(Coordinate-based change listings)
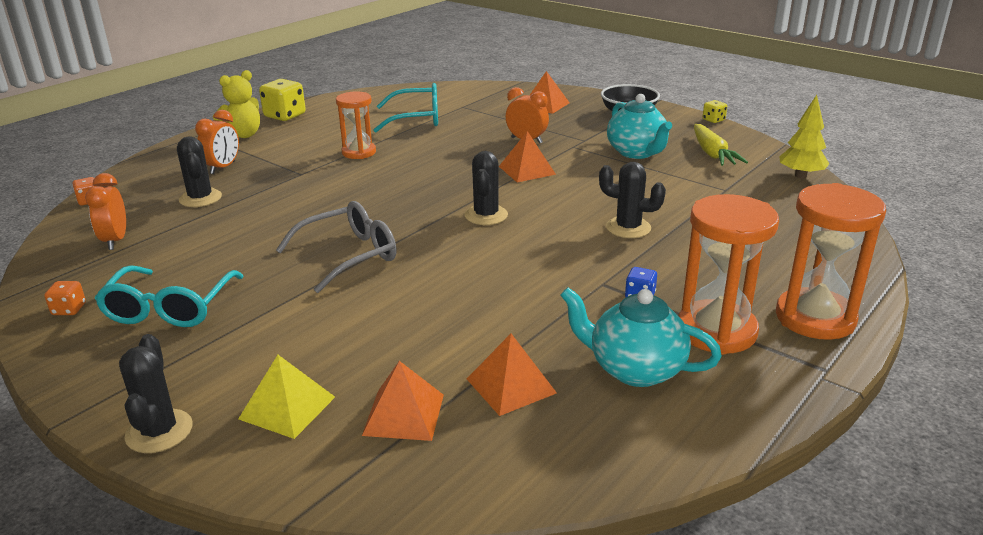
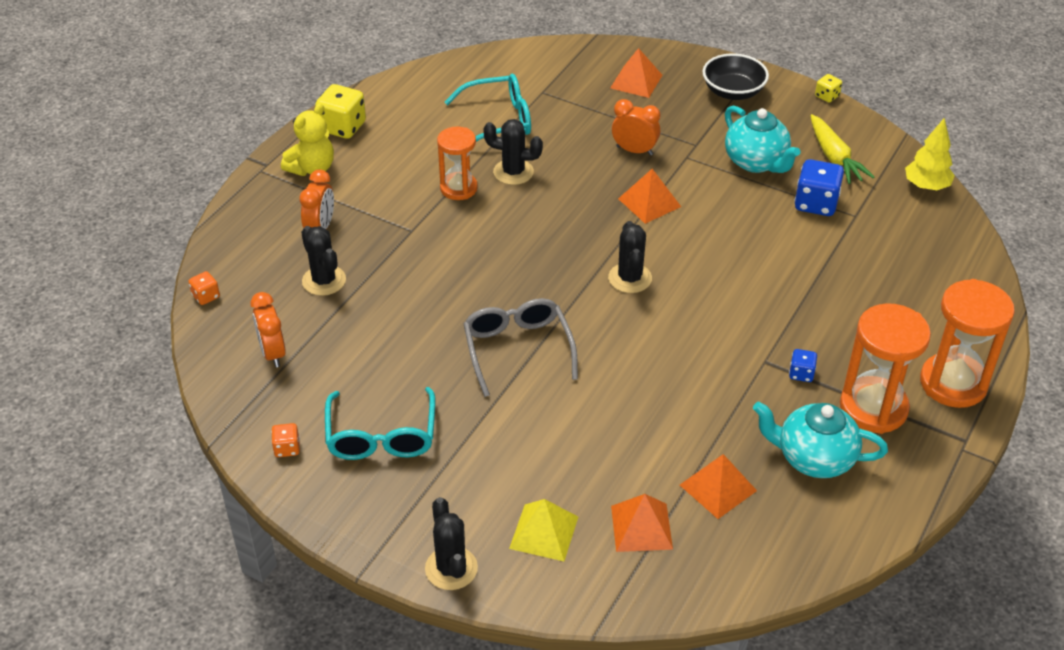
camera: 10 degrees left, 15 degrees up
(349, 255) = (517, 349): grey glasses -> grey glasses turned 60 degrees counterclockwise
(628, 228) = (772, 283): black cactus -> black cactus (513, 172)
(687, 180) = (816, 203): none -> blue dice

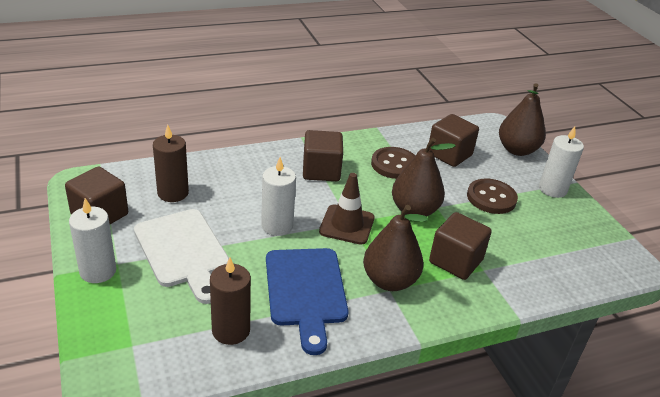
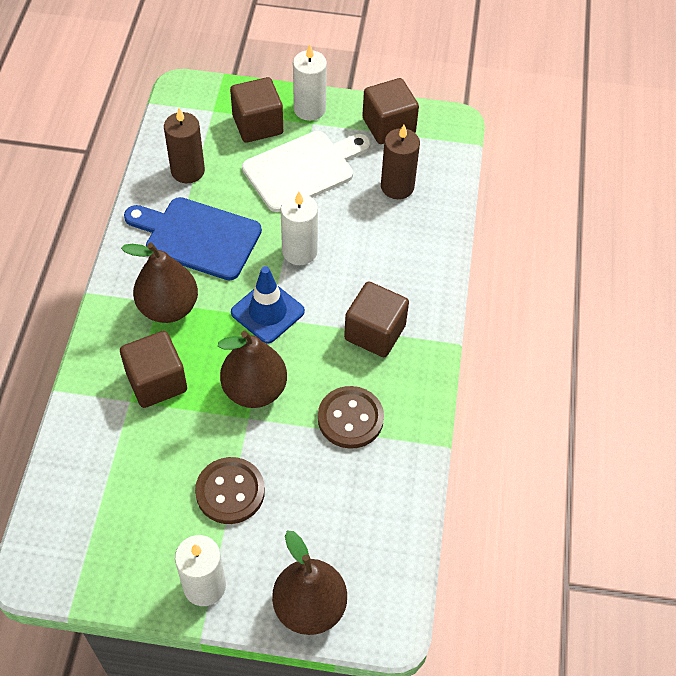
camera: 120 degrees right, 20 degrees up
(183, 251) = (303, 169): white cutting board -> white cutting board turned 150 degrees clockwise
(347, 225) = (267, 312): brown traffic cone -> blue traffic cone
(449, 154) = (341, 501): brown cube -> brown cube (257, 125)

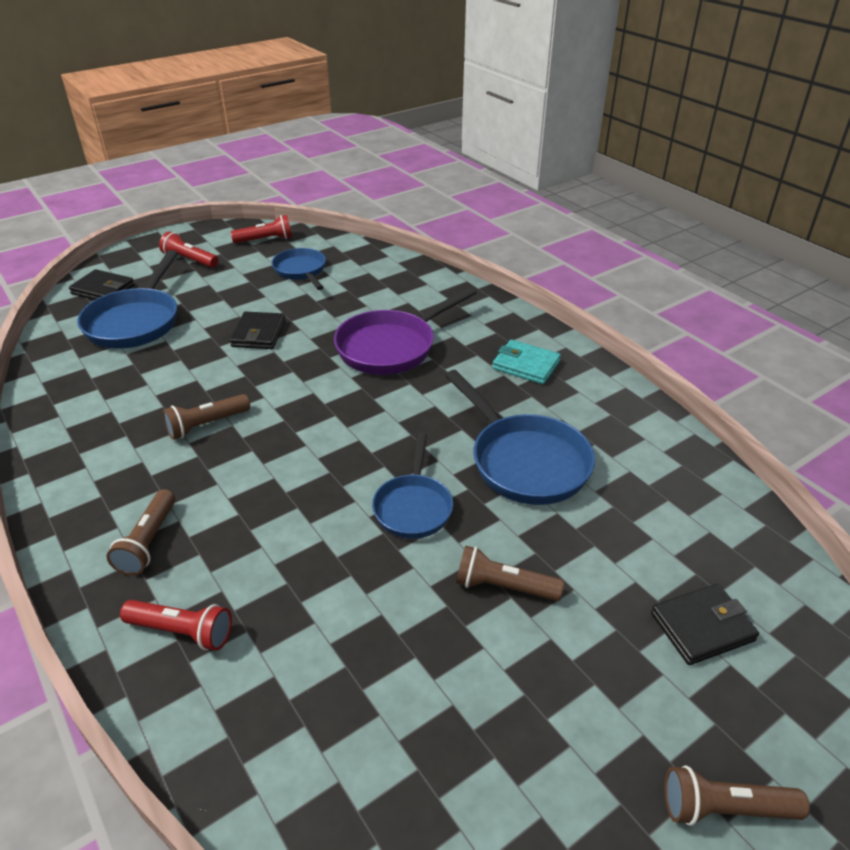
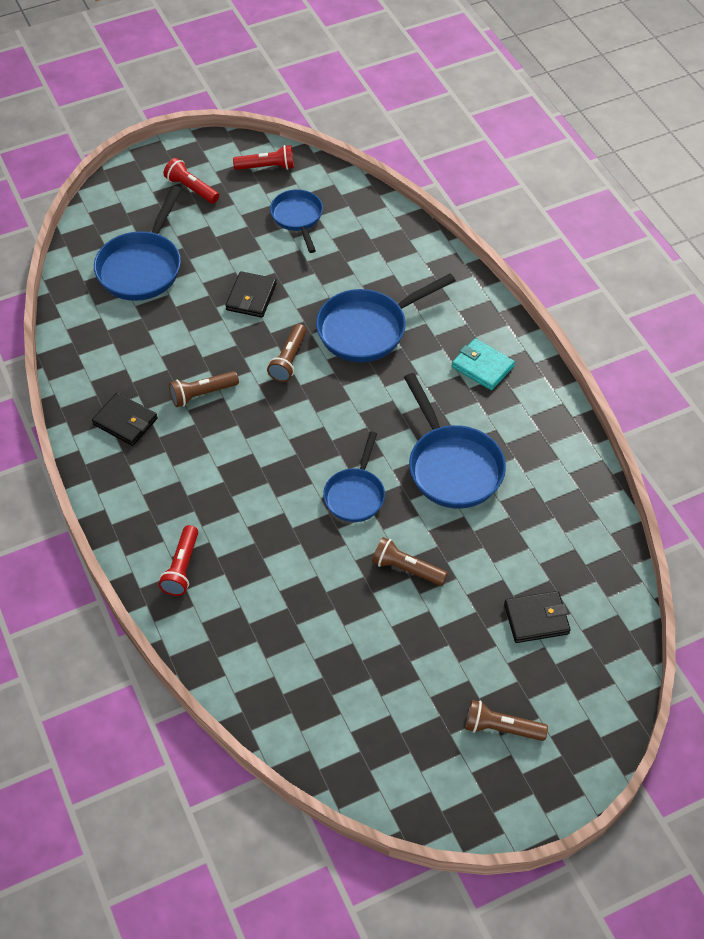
camera: 10 degrees right, 15 degrees up
(103, 289) = (111, 220): black wallet -> black wallet (125, 421)
(148, 542) = (158, 496): brown flashlight -> brown flashlight (288, 360)
(182, 632) = (182, 568): red flashlight -> red flashlight turned 75 degrees clockwise
(392, 347) = (368, 329): purple pan -> blue pan

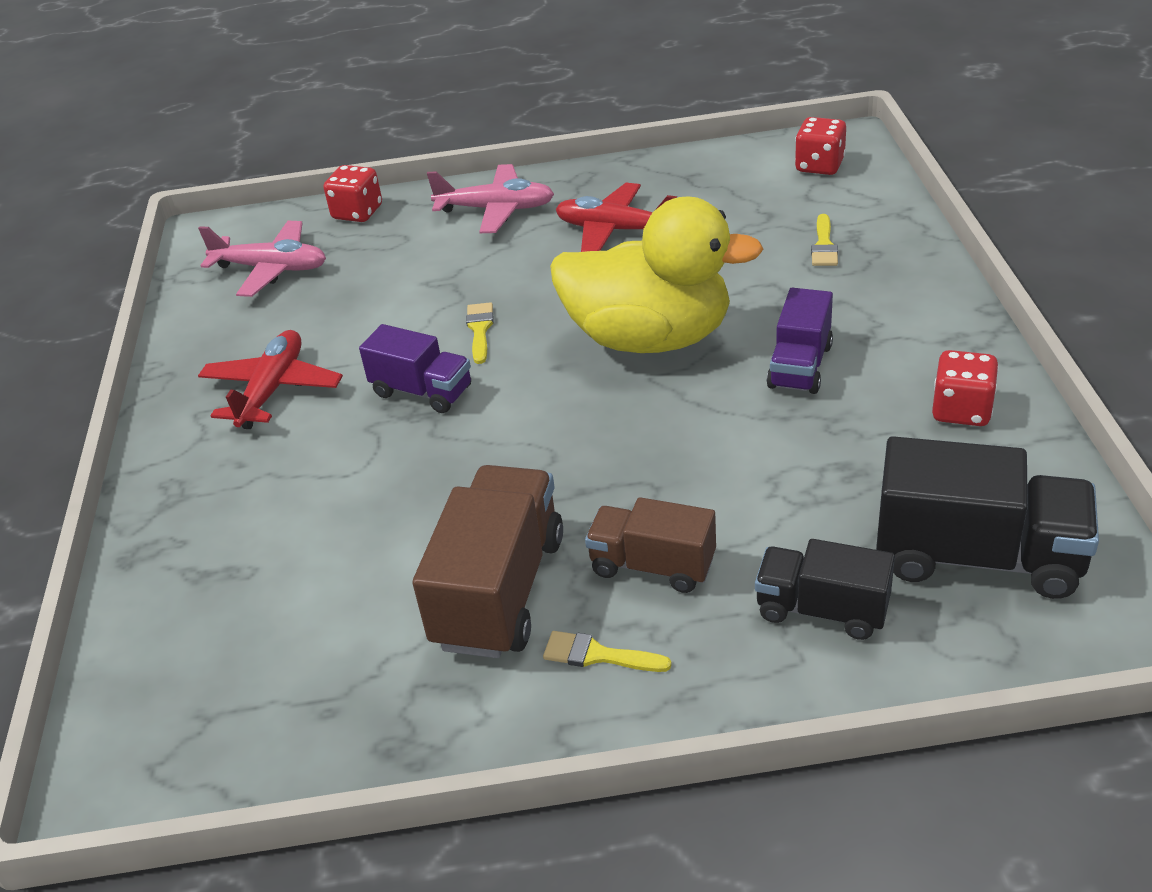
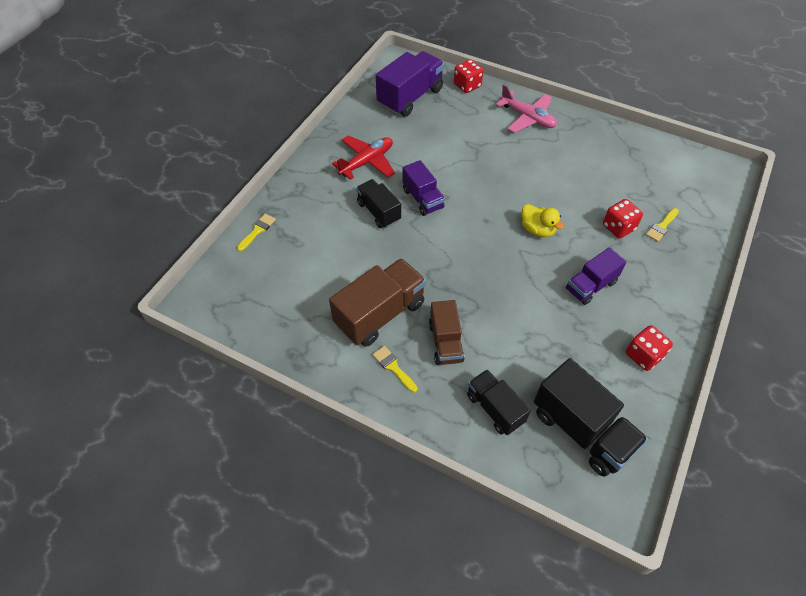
camera: 30 degrees right, 15 degrees up
(271, 269) = (410, 97): pink plane -> purple truck
(359, 447) = (378, 212): none -> black truck
(480, 329) = (469, 181): yellow brush -> yellow brush (257, 230)
(615, 230) = (571, 160): red plane -> none
(650, 338) = (537, 230): yellow duck -> yellow duck, size x0.44
(652, 566) = (445, 342): brown truck -> brown truck turned 150 degrees counterclockwise
(819, 166) = (702, 178): red dice -> red dice (618, 227)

:: Activity ::
The result should be a verbatim copy of the data, free of pictures.

:: Exercise solution ::
camera: 10 degrees left, 15 degrees up
(349, 255) = (517, 349): grey glasses -> grey glasses turned 60 degrees counterclockwise
(628, 228) = (772, 283): black cactus -> black cactus (513, 172)
(687, 180) = (816, 203): none -> blue dice

camera: 120 degrees right, 20 degrees up
(183, 251) = (303, 169): white cutting board -> white cutting board turned 150 degrees clockwise
(347, 225) = (267, 312): brown traffic cone -> blue traffic cone
(449, 154) = (341, 501): brown cube -> brown cube (257, 125)

camera: 10 degrees right, 15 degrees up
(103, 289) = (111, 220): black wallet -> black wallet (125, 421)
(148, 542) = (158, 496): brown flashlight -> brown flashlight (288, 360)
(182, 632) = (182, 568): red flashlight -> red flashlight turned 75 degrees clockwise
(392, 347) = (368, 329): purple pan -> blue pan

camera: 30 degrees right, 15 degrees up
(271, 269) = (410, 97): pink plane -> purple truck
(359, 447) = (378, 212): none -> black truck
(480, 329) = (469, 181): yellow brush -> yellow brush (257, 230)
(615, 230) = (571, 160): red plane -> none
(650, 338) = (537, 230): yellow duck -> yellow duck, size x0.44
(652, 566) = (445, 342): brown truck -> brown truck turned 150 degrees counterclockwise
(819, 166) = (702, 178): red dice -> red dice (618, 227)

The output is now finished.